=== Section Start ===
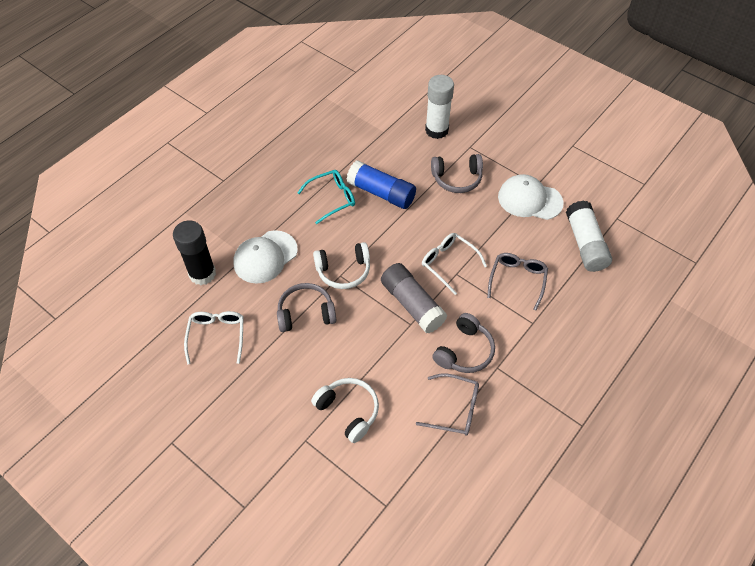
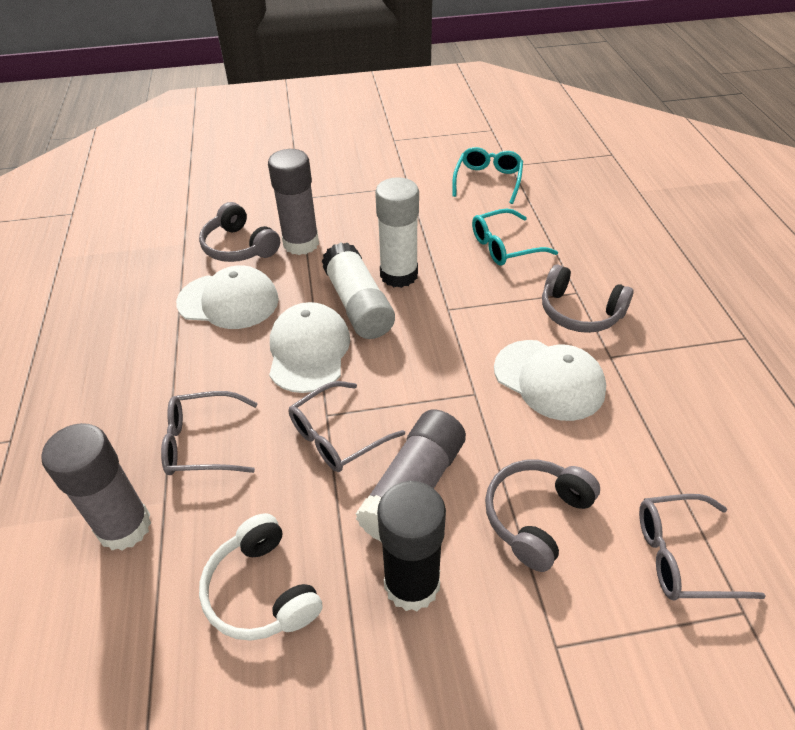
blue glue stick: 1 -> 0
grey glasses: 2 -> 3
grey glue stick: 1 -> 3
turquoise glasses: 1 -> 2
white cap: 2 -> 3
white glasses: 2 -> 0
white headphones: 2 -> 1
=== Section End ===
Directions: Take the line that contains "grey glasses: 2 -> 3" and each line after it through the end of the records, and repeat them all exactly. Nothing else.

Exercise result:
grey glasses: 2 -> 3
grey glue stick: 1 -> 3
turquoise glasses: 1 -> 2
white cap: 2 -> 3
white glasses: 2 -> 0
white headphones: 2 -> 1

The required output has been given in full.